SUPPLIED DATA.
....

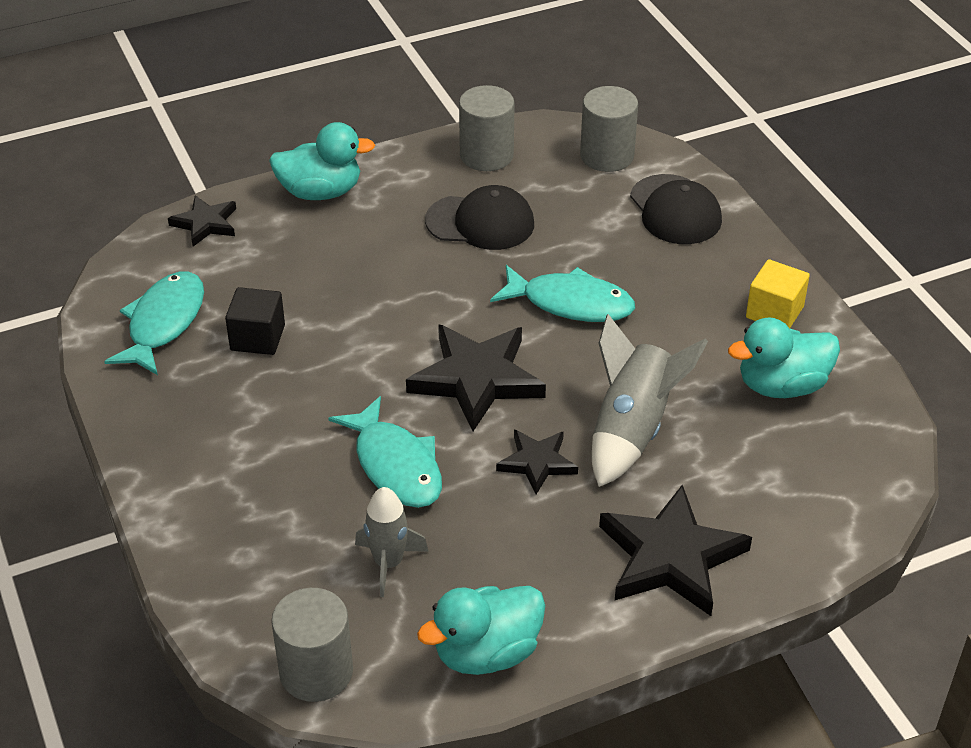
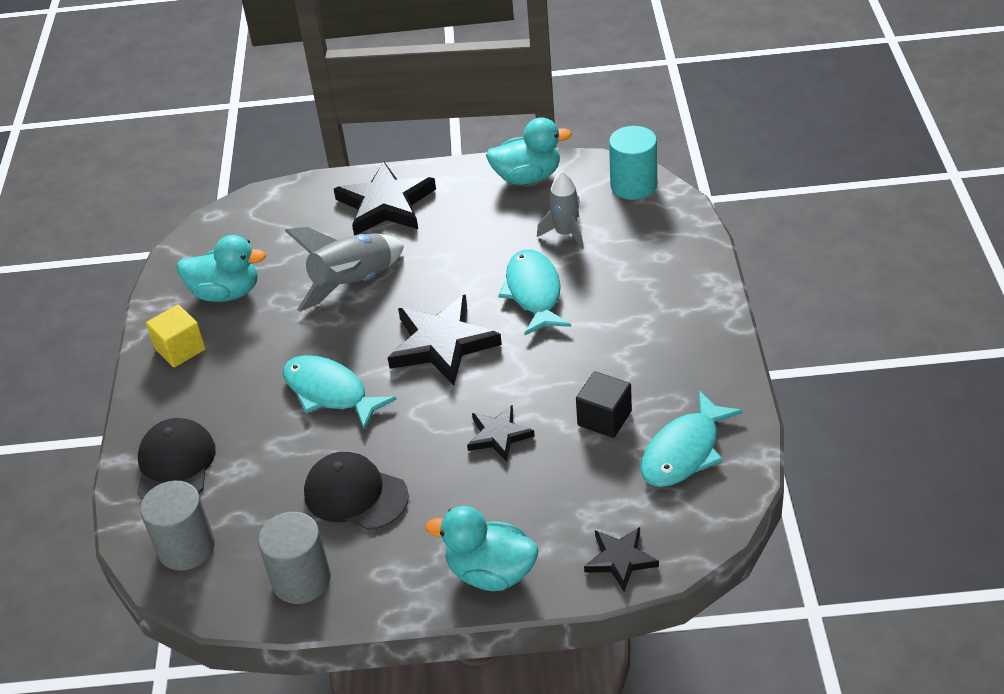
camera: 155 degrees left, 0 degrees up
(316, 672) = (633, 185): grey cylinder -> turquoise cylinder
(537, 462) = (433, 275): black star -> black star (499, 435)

....

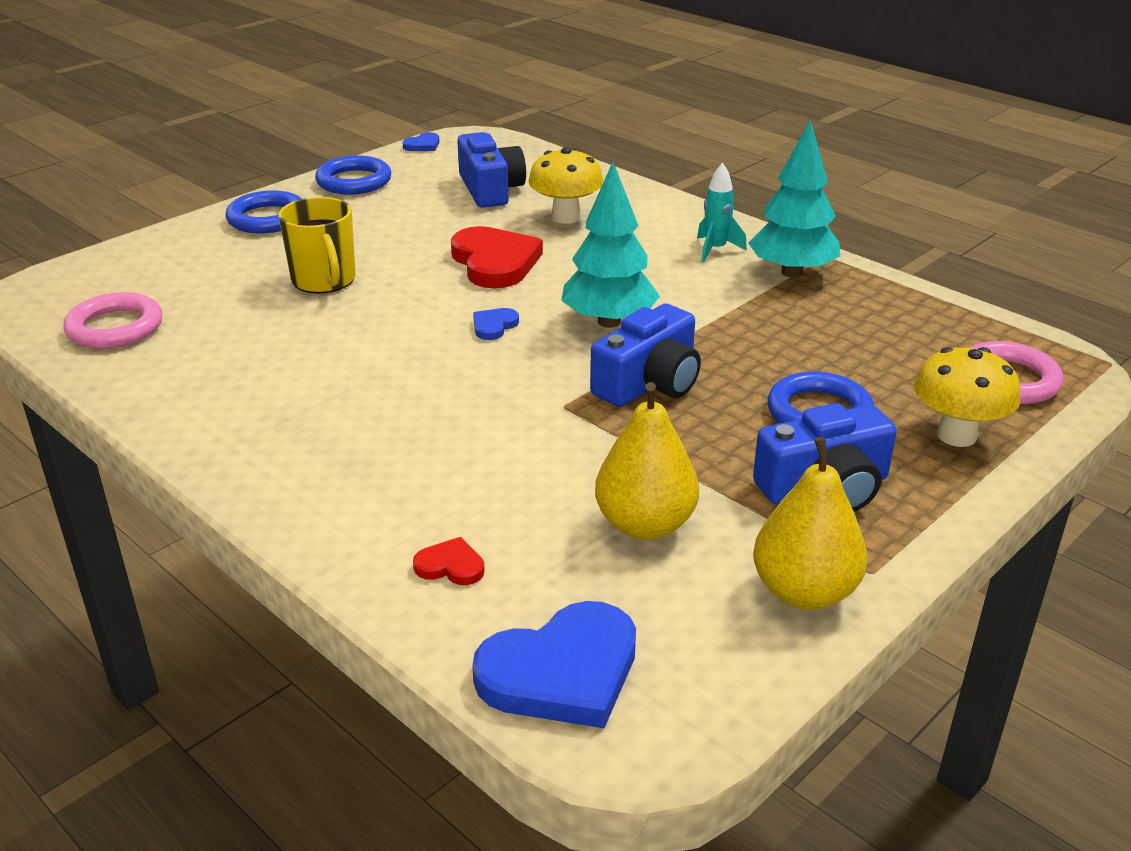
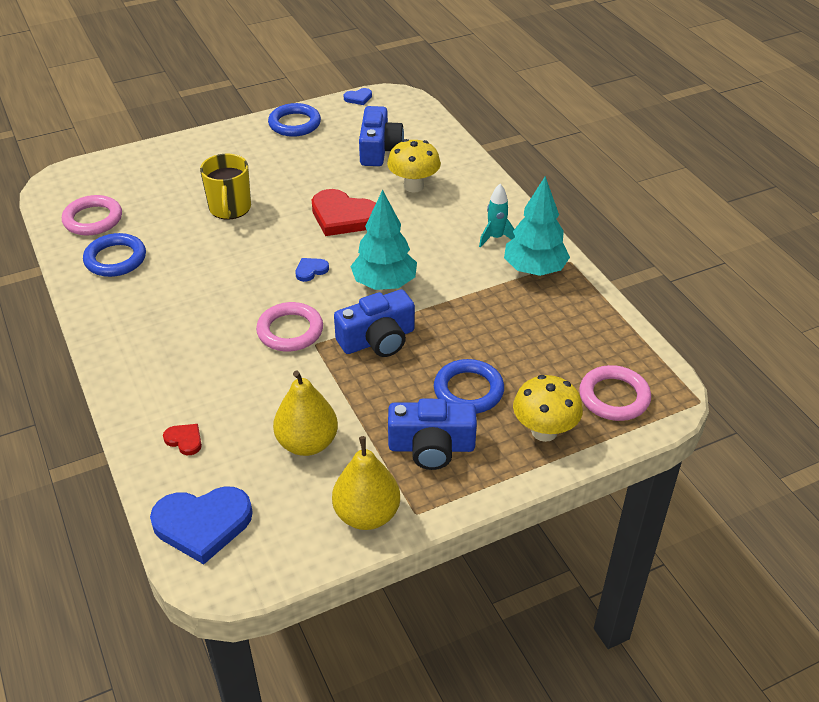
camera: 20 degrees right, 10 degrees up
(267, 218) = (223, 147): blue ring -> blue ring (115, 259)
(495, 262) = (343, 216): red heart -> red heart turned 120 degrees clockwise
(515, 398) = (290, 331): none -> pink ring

....

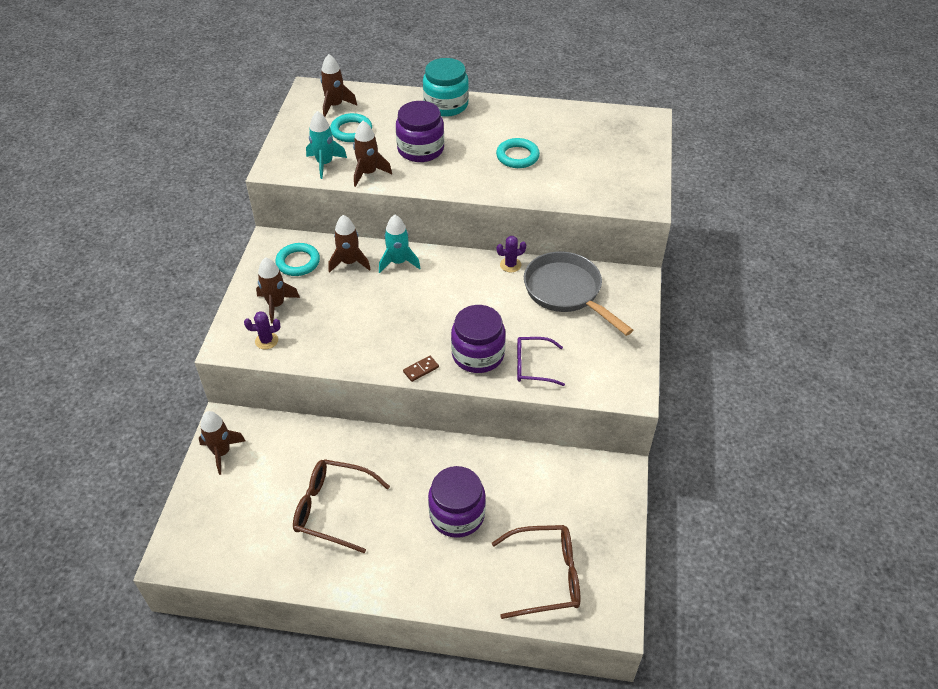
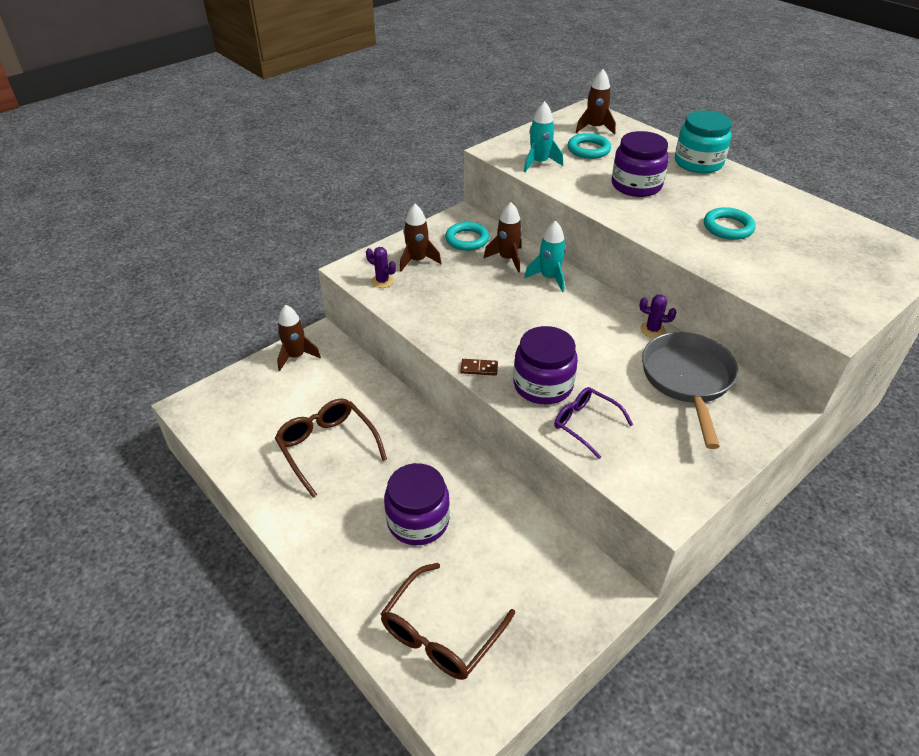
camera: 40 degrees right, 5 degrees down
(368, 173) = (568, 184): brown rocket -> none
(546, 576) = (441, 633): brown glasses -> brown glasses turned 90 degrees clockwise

....

TRY IT.
When the word "none" turns up on a line of the material above, copy that line.

EXERCISE RESPONSE.
(515, 398) = (290, 331): none -> pink ring
(368, 173) = (568, 184): brown rocket -> none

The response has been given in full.